• **Task prompt**: Pull out each line of the data that includes the word "grey".

• **Records supplied**:
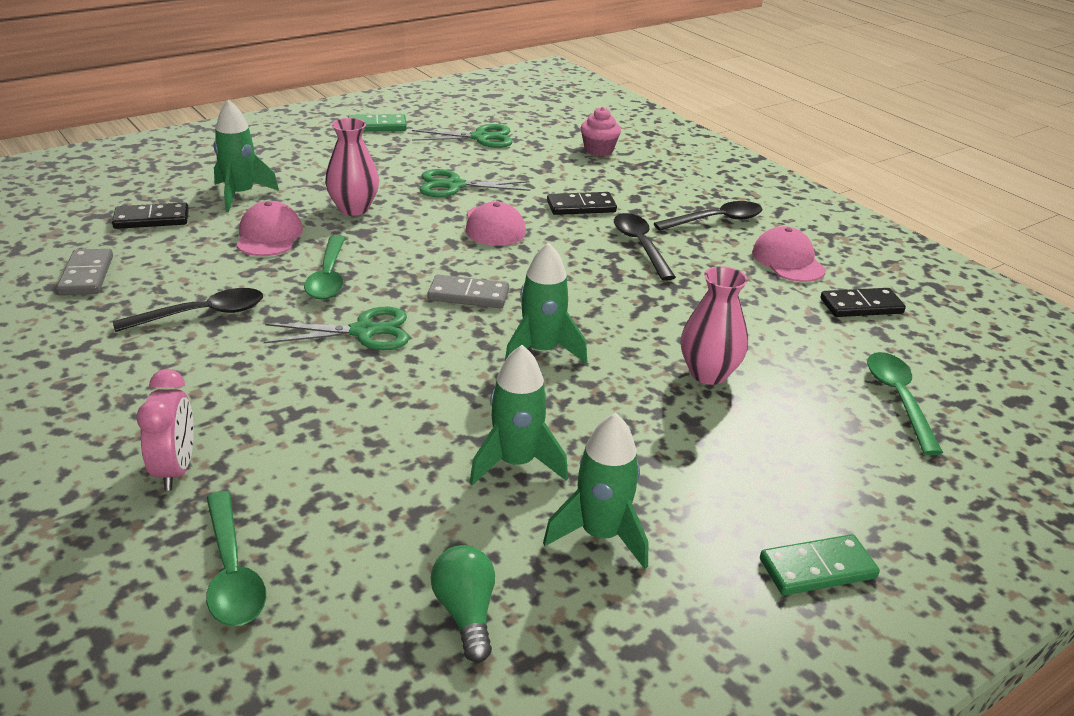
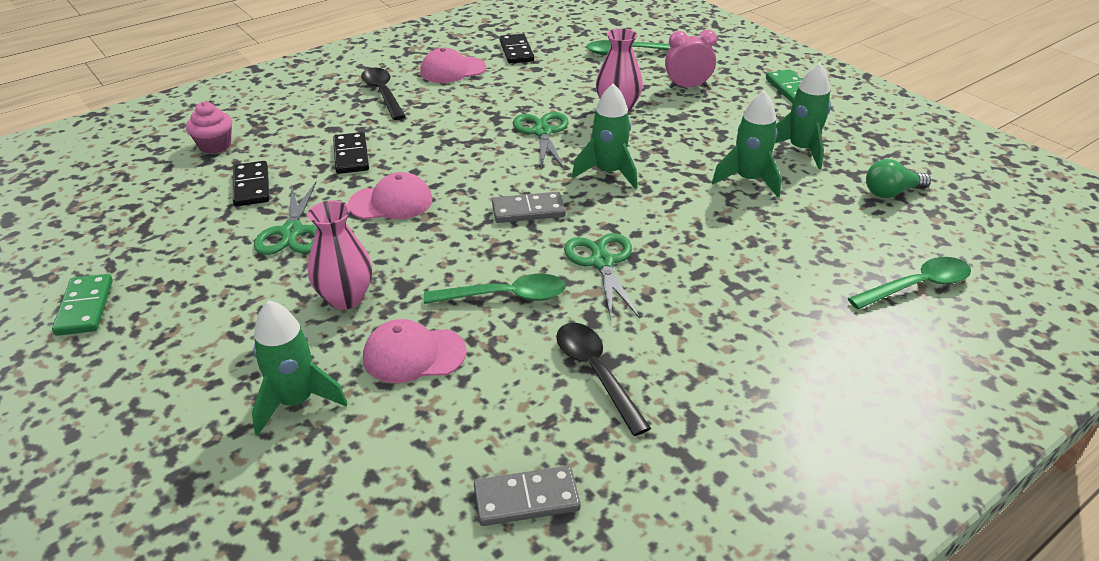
camera: 90 degrees left, 5 degrees up
black domino [112,202,189,229] -> black domino moved to [233,161,269,206]
pink clock [137,369,194,491] -> pink clock moved to [665,30,717,88]
green scissors [412,124,513,148] -> green scissors moved to [513,112,569,170]
grey domino [427,275,509,308] -> grey domino turned 75 degrees clockwise [492,192,566,223]
black spoon [614,213,676,281] -> none

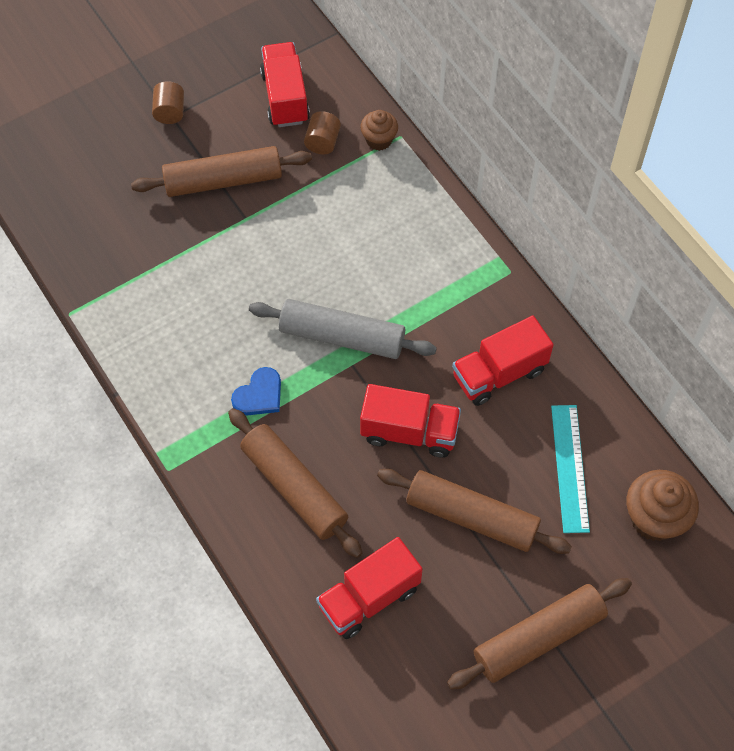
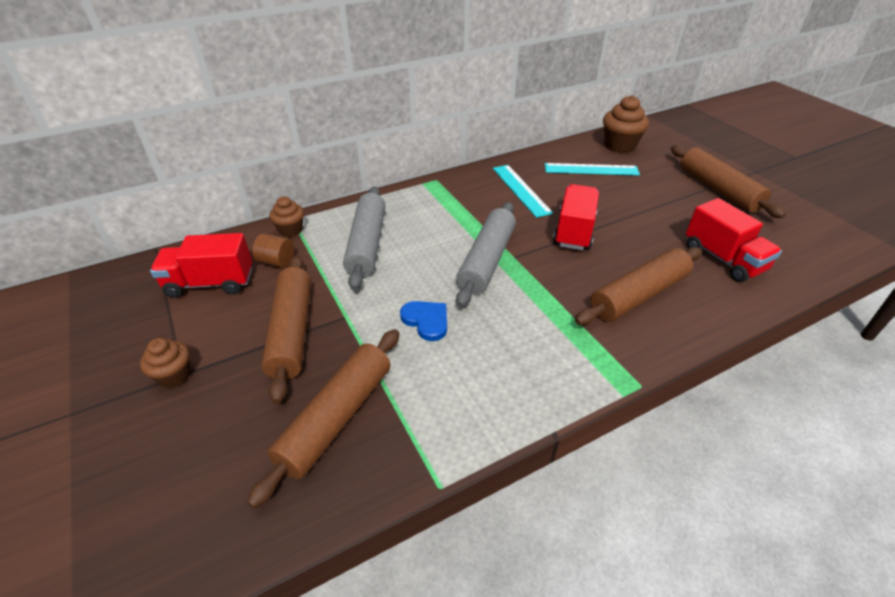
camera: 85 degrees left, 20 degrees down
brown cylinder [152,81,184,124] -> brown cupcake [140,338,191,388]
blue heart [231,367,281,415] -> blue heart moved to [400,301,447,341]
brown rolling pin [377,469,572,554] -> brown rolling pin moved to [247,329,399,508]
red truck [452,315,553,406] -> turquoise ruler [493,165,553,218]
none -> grey rolling pin [343,187,386,290]

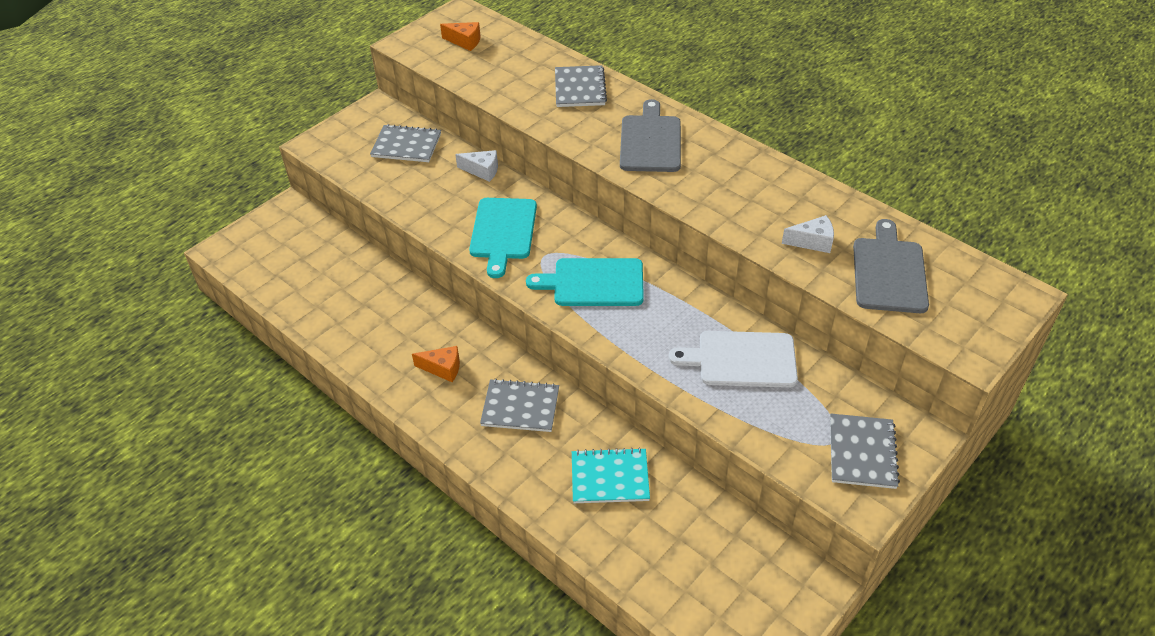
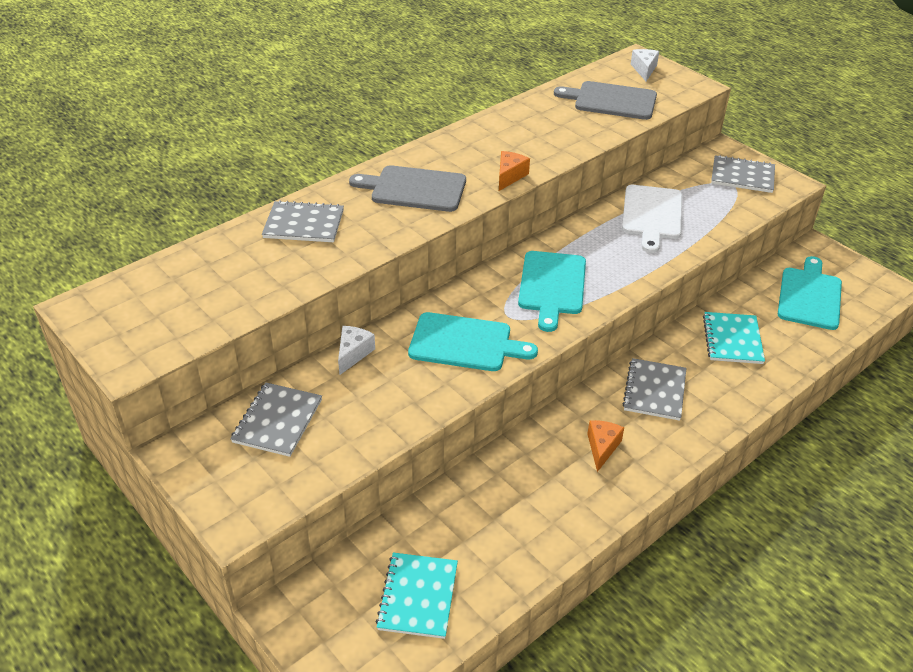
camera: 85 degrees left, 5 degrees down
orange cheese [440,22,481,51] -> orange cheese moved to [499,151,530,191]
white cheese [782,215,834,253] -> white cheese moved to [631,49,659,81]
none -> turquoise notebook [376,553,458,639]
none -> turquoise cutting board [778,256,842,330]

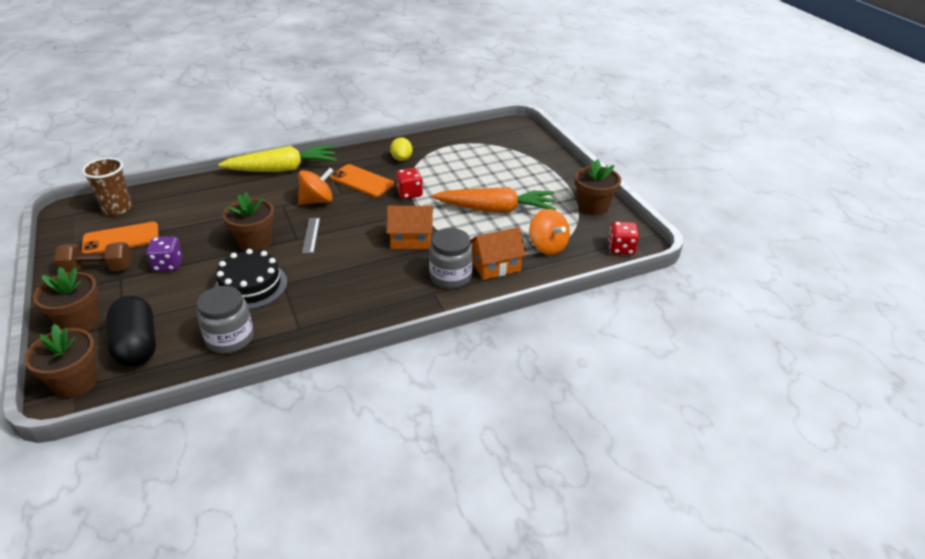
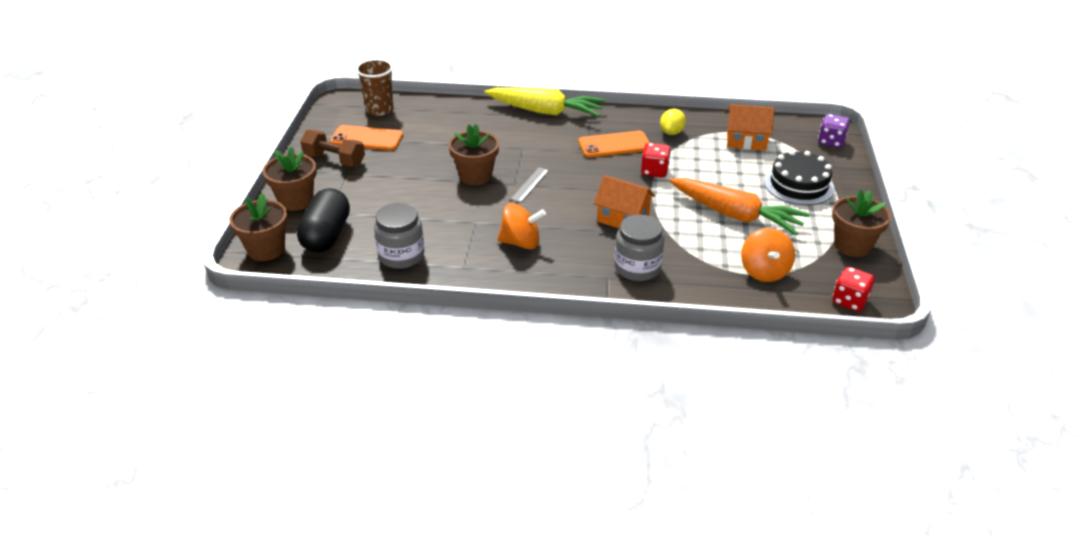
camera: 30 degrees right, 0 degrees up
purple dice [146,237,183,271] -> purple dice moved to [818,114,850,148]
black cake [214,249,287,310] -> black cake moved to [764,150,835,205]
orange spinning top [298,168,333,205] -> orange spinning top moved to [498,203,546,249]
orange phone [330,164,394,197] -> orange phone turned 75 degrees counterclockwise [578,131,650,158]
orange house [470,227,526,280] -> orange house moved to [727,104,775,150]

• **Output below**:
grey domino [427,275,509,308] -> grey domino turned 75 degrees clockwise [492,192,566,223]
none -> grey rolling pin [343,187,386,290]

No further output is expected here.